> **Work instructions**:
Everything from the line containing "(108, 491) = (270, 137): white" to the last line of the entries must be reproduced exactly, and nothing outside that range.

Excerpted data START

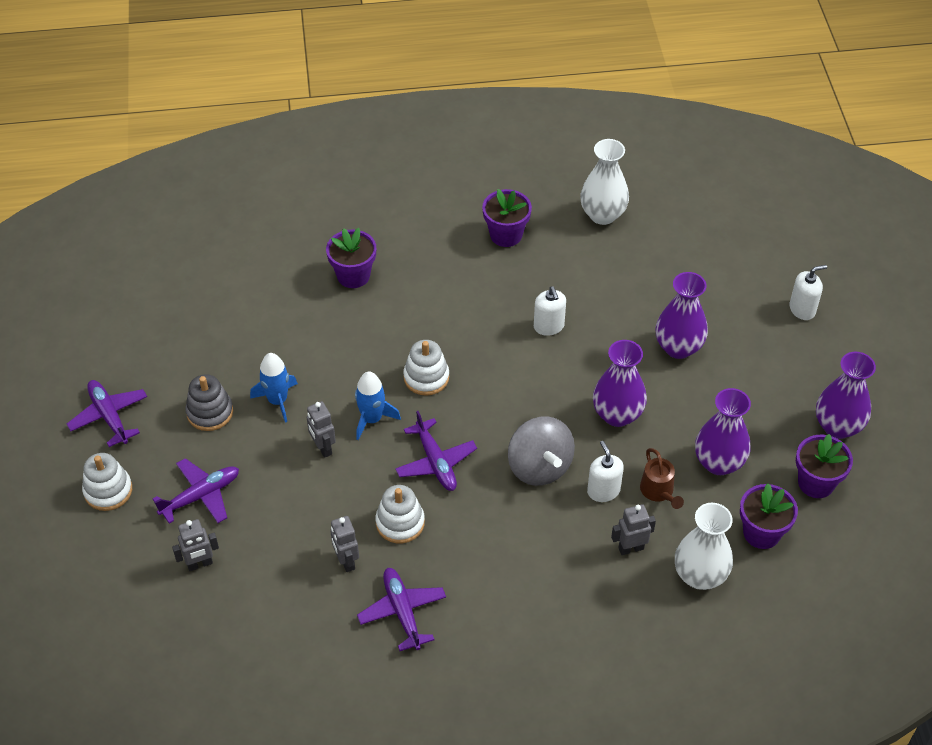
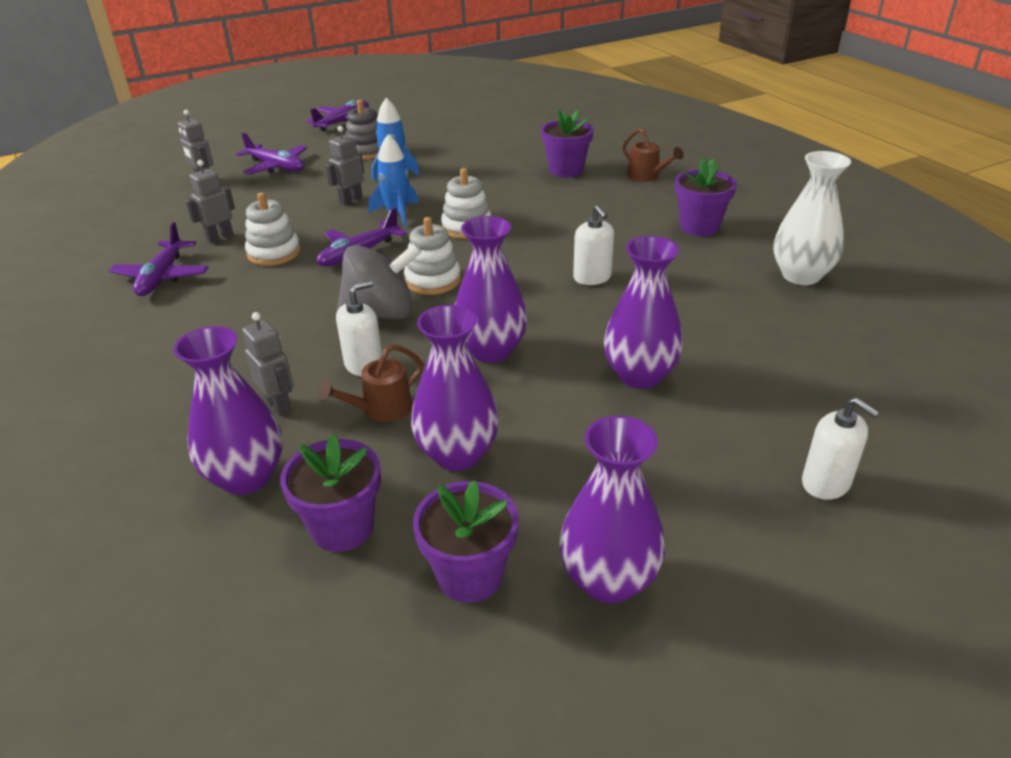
camera: 70 degrees right, 15 degrees down
(108, 491) = (270, 137): white stacking toy -> white stacking toy (433, 280)
(400, 228) = (647, 176): none -> brown watering can
(402, 611) = (162, 277): purple plane -> purple plane turned 135 degrees clockwise
(539, 467) = (381, 314): grey spinning top -> grey spinning top turned 150 degrees counterclockwise
(549, 326) = (592, 277): white soap dispenser -> white soap dispenser turned 75 degrees counterclockwise
(700, 575) = (246, 477): white vase -> purple vase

Excerpted data END

> **Output for this task**:
(108, 491) = (270, 137): white stacking toy -> white stacking toy (433, 280)
(400, 228) = (647, 176): none -> brown watering can
(402, 611) = (162, 277): purple plane -> purple plane turned 135 degrees clockwise
(539, 467) = (381, 314): grey spinning top -> grey spinning top turned 150 degrees counterclockwise
(549, 326) = (592, 277): white soap dispenser -> white soap dispenser turned 75 degrees counterclockwise
(700, 575) = (246, 477): white vase -> purple vase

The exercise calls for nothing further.